__Exercise__:
A faithful, word-for-word copy of the data below is required, without pictures.

++++ Record excerpts

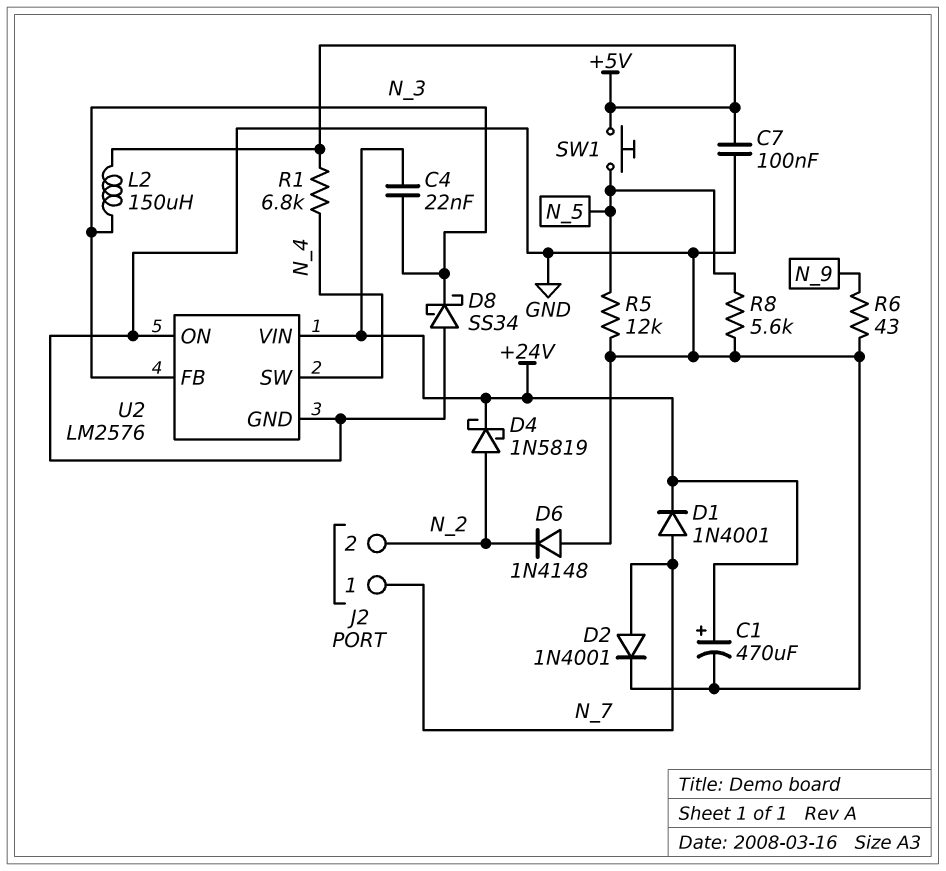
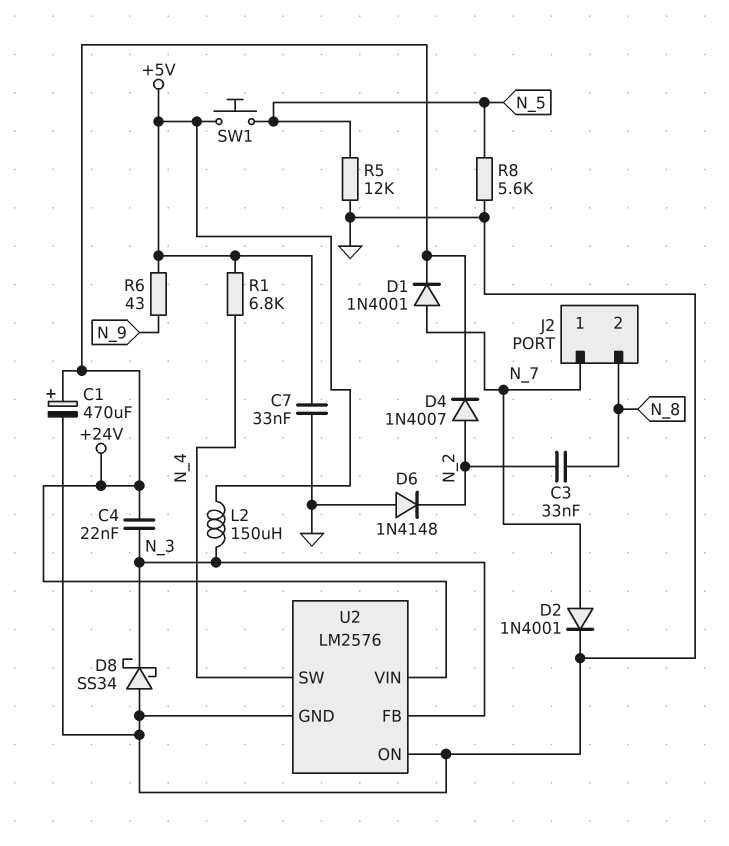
C3: none -> 33nF (N_2, N_8)
C7: 100nF (+5V, GND) -> 33nF (+5V, GND)
D4: schottky 1N5819 (A N_2, K +24V) -> diode 1N4007 (A N_2, K +24V)
J2 pin 2: N_2 -> N_8
R6: 43 (GND, N_9) -> 43 (+5V, N_9)

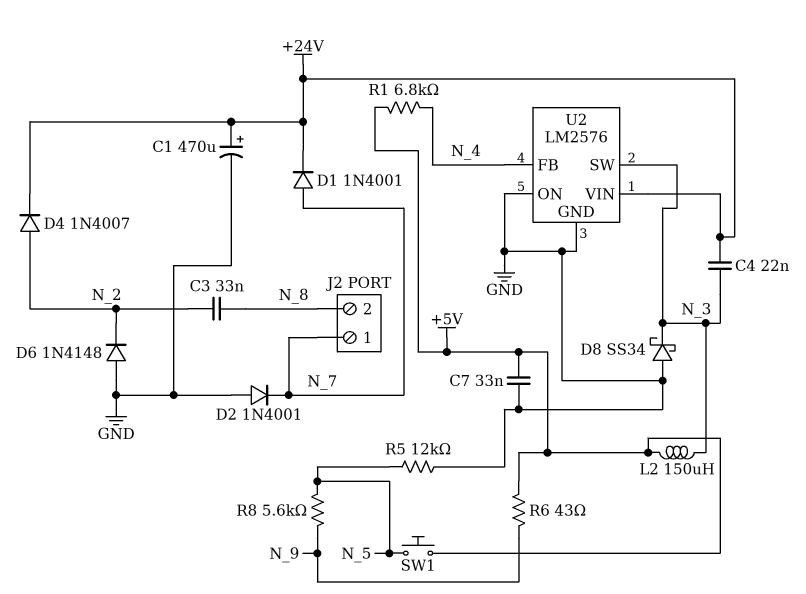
D2: diode 1N4001 (A N_7, K GND) -> diode 1N4001 (A GND, K N_7)
R8: 5.6k (GND, N_5) -> 5.6k (N_5, N_9)
U2 pin FB: N_3 -> N_4
U2 pin SW: N_4 -> N_3

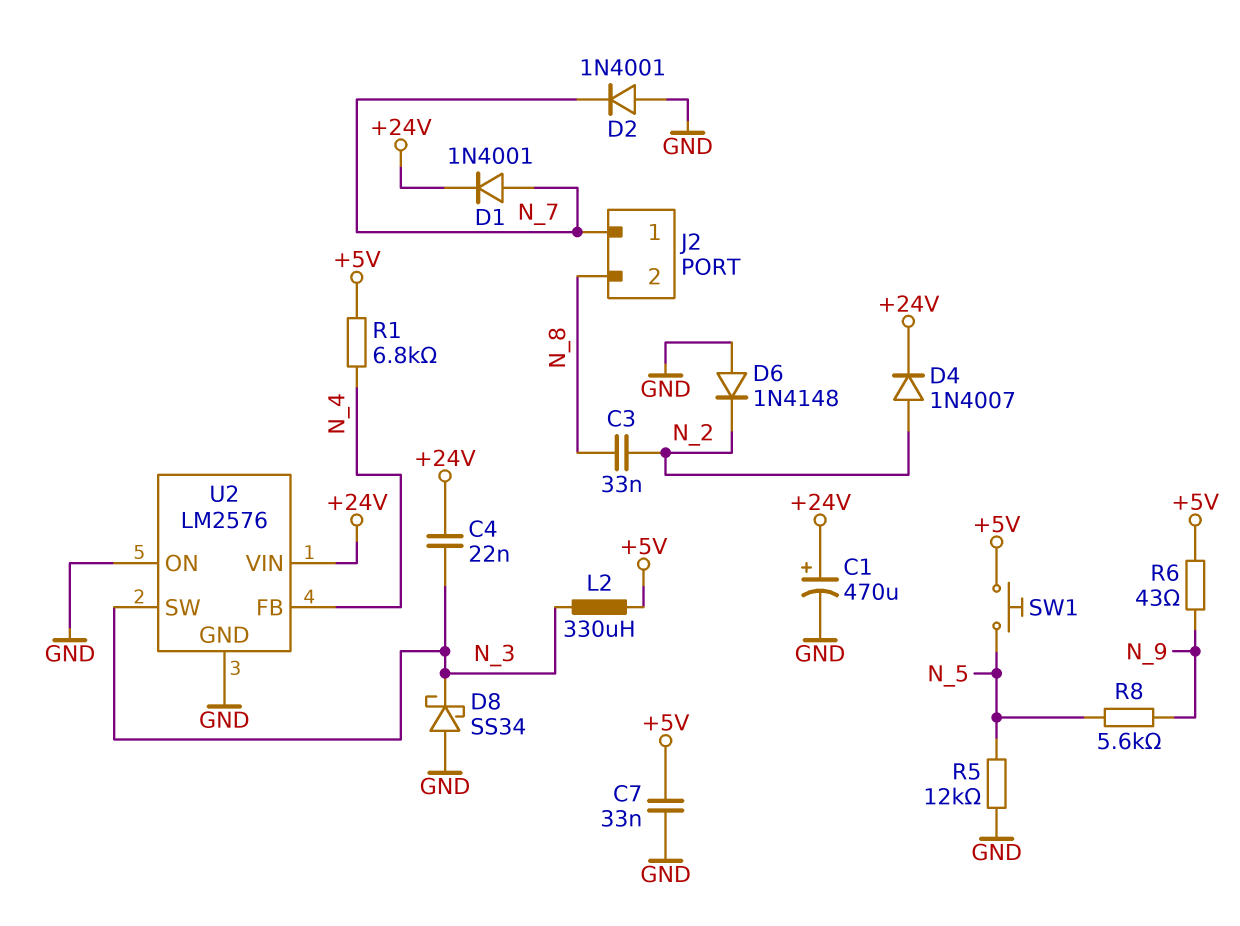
L2: 150uH (+5V, N_3) -> 330uH (+5V, N_3)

++++++++

__Solution below__:
C3: none -> 33nF (N_2, N_8)
C7: 100nF (+5V, GND) -> 33nF (+5V, GND)
D4: schottky 1N5819 (A N_2, K +24V) -> diode 1N4007 (A N_2, K +24V)
J2 pin 2: N_2 -> N_8
R6: 43 (GND, N_9) -> 43 (+5V, N_9)

D2: diode 1N4001 (A N_7, K GND) -> diode 1N4001 (A GND, K N_7)
R8: 5.6k (GND, N_5) -> 5.6k (N_5, N_9)
U2 pin FB: N_3 -> N_4
U2 pin SW: N_4 -> N_3

L2: 150uH (+5V, N_3) -> 330uH (+5V, N_3)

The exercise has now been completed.